Your instructions:
With the line that contains "D1: LED (A n1, K" as the final line, return every line from the start of the data below exactly.
[Start of Attachment]
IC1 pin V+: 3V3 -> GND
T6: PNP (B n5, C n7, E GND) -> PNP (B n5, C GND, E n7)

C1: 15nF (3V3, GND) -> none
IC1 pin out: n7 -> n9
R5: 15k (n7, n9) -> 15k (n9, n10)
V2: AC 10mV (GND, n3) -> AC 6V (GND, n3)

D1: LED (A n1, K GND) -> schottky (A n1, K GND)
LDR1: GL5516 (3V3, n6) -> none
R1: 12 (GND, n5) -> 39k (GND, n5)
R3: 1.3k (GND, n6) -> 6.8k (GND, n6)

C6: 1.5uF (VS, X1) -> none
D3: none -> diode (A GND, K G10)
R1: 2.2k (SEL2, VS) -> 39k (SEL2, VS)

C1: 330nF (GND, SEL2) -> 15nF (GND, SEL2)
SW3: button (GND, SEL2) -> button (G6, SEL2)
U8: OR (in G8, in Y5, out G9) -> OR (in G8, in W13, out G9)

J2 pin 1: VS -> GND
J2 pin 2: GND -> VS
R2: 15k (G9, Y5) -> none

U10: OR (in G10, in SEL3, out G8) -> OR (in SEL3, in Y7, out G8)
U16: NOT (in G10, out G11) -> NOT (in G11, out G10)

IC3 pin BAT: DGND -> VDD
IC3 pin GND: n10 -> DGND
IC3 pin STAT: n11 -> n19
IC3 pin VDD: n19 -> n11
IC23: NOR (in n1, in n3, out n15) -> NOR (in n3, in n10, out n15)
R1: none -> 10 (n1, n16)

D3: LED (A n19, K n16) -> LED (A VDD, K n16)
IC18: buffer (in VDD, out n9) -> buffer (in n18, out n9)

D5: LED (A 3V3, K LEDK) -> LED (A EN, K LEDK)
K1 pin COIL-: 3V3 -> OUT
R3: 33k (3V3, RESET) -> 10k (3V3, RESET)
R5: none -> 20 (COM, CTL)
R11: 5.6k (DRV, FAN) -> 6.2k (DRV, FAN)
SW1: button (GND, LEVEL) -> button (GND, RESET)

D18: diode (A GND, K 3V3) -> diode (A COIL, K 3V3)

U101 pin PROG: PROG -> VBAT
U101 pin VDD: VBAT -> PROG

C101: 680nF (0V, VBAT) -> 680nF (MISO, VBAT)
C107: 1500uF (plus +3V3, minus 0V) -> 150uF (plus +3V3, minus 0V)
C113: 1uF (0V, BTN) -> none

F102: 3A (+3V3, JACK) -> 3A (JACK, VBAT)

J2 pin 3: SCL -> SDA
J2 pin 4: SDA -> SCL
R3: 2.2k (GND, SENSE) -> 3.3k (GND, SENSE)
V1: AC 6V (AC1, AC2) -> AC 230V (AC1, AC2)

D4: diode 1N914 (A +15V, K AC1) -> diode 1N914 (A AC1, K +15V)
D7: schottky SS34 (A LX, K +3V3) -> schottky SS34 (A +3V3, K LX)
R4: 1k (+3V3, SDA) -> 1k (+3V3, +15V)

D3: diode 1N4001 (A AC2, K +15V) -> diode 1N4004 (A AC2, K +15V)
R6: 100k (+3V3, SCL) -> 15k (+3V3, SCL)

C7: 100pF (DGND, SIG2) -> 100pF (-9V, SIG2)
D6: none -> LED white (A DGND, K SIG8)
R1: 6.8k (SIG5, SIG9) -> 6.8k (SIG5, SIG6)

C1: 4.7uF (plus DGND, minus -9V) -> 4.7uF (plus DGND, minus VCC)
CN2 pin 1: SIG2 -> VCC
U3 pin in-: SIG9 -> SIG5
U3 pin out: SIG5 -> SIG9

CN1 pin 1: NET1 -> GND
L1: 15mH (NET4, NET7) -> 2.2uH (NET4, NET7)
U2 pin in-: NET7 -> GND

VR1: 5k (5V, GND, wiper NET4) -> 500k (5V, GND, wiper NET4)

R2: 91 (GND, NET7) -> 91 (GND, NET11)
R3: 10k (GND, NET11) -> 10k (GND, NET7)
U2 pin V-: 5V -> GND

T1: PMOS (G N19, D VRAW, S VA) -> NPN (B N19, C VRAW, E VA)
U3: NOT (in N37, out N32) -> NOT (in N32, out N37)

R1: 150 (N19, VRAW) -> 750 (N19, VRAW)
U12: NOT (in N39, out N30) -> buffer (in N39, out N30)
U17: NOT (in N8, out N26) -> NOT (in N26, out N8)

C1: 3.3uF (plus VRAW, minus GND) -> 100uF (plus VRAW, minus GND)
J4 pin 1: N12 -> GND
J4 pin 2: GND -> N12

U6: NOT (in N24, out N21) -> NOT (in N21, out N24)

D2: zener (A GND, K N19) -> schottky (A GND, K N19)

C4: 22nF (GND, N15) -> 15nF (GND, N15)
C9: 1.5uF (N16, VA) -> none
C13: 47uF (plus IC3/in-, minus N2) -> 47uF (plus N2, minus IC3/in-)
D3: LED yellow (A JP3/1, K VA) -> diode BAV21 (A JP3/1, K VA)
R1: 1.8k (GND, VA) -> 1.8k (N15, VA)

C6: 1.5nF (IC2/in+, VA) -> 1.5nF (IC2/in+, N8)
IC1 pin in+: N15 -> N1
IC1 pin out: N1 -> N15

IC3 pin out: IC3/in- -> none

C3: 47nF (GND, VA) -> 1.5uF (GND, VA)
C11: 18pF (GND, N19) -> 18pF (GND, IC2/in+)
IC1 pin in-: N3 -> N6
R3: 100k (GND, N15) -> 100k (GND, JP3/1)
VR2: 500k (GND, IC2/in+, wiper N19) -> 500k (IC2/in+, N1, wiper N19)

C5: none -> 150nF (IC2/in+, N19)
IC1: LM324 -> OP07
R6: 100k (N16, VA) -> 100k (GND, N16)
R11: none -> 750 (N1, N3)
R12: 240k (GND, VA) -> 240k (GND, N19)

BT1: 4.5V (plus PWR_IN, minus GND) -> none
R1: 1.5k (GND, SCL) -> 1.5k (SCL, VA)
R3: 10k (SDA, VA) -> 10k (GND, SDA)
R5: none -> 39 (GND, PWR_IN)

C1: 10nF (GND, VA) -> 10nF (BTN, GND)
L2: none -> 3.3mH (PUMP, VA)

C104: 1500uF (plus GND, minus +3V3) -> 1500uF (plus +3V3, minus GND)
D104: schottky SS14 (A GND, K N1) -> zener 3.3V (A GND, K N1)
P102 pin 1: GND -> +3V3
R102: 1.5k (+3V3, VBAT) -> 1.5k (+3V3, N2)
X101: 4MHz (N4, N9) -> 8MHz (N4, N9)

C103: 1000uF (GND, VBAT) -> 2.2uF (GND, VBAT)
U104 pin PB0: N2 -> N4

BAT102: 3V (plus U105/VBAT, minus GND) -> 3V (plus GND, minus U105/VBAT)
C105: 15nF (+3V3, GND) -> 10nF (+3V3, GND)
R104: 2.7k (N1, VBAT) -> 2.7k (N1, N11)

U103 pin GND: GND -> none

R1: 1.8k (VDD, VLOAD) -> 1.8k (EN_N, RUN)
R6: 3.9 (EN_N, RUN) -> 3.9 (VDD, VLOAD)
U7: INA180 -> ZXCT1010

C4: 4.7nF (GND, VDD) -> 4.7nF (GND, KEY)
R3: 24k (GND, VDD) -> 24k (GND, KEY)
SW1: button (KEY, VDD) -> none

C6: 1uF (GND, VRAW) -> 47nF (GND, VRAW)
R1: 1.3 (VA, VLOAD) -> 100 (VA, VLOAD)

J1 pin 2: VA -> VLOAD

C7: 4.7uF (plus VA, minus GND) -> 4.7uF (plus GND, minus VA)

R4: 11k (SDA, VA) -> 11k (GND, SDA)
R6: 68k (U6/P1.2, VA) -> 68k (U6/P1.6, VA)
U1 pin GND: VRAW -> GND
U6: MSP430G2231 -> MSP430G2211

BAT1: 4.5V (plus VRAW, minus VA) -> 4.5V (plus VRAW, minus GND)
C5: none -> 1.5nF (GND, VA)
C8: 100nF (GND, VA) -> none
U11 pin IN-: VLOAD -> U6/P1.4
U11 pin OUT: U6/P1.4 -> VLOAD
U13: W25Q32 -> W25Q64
[End of Attachment]
Completed task:
IC1 pin V+: 3V3 -> GND
T6: PNP (B n5, C n7, E GND) -> PNP (B n5, C GND, E n7)

C1: 15nF (3V3, GND) -> none
IC1 pin out: n7 -> n9
R5: 15k (n7, n9) -> 15k (n9, n10)
V2: AC 10mV (GND, n3) -> AC 6V (GND, n3)

D1: LED (A n1, K GND) -> schottky (A n1, K GND)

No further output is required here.